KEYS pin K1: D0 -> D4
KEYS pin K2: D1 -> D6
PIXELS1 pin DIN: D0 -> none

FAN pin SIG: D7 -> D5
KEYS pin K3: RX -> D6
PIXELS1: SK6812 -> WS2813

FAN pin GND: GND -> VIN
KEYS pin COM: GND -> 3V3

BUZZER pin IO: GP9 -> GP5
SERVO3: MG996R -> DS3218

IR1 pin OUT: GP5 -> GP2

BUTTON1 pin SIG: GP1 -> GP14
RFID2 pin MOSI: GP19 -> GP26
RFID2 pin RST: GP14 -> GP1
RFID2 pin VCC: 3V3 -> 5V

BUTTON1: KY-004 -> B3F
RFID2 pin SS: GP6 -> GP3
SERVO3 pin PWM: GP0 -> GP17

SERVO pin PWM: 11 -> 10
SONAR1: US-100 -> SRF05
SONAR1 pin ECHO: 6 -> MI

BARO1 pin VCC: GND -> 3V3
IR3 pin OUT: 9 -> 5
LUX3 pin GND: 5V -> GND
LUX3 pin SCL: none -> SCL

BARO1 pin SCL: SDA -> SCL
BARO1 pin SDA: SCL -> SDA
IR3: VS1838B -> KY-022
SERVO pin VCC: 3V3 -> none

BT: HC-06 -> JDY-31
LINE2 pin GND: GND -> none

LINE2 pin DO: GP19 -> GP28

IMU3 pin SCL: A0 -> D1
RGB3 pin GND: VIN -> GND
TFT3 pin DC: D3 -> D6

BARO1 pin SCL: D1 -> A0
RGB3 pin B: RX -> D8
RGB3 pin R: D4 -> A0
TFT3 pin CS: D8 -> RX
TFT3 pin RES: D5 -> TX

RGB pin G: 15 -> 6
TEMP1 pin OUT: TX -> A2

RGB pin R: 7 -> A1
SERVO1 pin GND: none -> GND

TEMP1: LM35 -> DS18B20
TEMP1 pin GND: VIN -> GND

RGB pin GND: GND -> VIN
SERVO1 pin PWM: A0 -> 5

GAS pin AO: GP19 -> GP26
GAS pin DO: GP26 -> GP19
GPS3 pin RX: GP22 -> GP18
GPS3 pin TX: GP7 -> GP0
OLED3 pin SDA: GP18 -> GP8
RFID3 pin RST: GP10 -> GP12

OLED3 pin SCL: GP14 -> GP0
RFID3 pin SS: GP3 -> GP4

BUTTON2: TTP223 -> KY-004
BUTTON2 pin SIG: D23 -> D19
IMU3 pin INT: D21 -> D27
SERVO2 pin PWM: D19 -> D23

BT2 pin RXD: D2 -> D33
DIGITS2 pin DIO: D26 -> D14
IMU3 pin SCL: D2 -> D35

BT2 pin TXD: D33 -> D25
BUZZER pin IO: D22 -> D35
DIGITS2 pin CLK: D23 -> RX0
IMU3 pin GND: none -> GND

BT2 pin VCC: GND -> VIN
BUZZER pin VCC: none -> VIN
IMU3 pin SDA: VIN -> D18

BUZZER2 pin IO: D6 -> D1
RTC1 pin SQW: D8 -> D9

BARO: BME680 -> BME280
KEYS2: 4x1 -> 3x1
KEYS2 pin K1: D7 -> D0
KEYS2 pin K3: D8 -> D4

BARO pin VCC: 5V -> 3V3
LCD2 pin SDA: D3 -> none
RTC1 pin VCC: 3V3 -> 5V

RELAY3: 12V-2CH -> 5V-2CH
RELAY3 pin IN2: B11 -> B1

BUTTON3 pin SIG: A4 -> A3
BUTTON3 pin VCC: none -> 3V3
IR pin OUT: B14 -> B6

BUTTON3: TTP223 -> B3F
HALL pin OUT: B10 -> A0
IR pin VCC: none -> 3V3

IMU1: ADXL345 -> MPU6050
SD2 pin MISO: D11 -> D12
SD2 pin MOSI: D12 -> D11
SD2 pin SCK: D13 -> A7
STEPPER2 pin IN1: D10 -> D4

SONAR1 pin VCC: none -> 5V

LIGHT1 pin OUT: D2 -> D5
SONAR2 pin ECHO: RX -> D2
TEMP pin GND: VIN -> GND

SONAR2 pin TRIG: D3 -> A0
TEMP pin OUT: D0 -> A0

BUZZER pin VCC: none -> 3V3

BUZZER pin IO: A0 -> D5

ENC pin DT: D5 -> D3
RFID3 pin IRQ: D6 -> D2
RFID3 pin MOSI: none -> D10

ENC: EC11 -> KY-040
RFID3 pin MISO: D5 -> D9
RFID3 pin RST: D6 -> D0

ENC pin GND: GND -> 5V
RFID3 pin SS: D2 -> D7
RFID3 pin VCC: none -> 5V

◆ **ASSIGNMENT**:
What is needed is each line from the records with the word "MOSI" in it.

◆ **RESPONSE**:
RFID2 pin MOSI: GP19 -> GP26
SD2 pin MOSI: D12 -> D11
RFID3 pin MOSI: none -> D10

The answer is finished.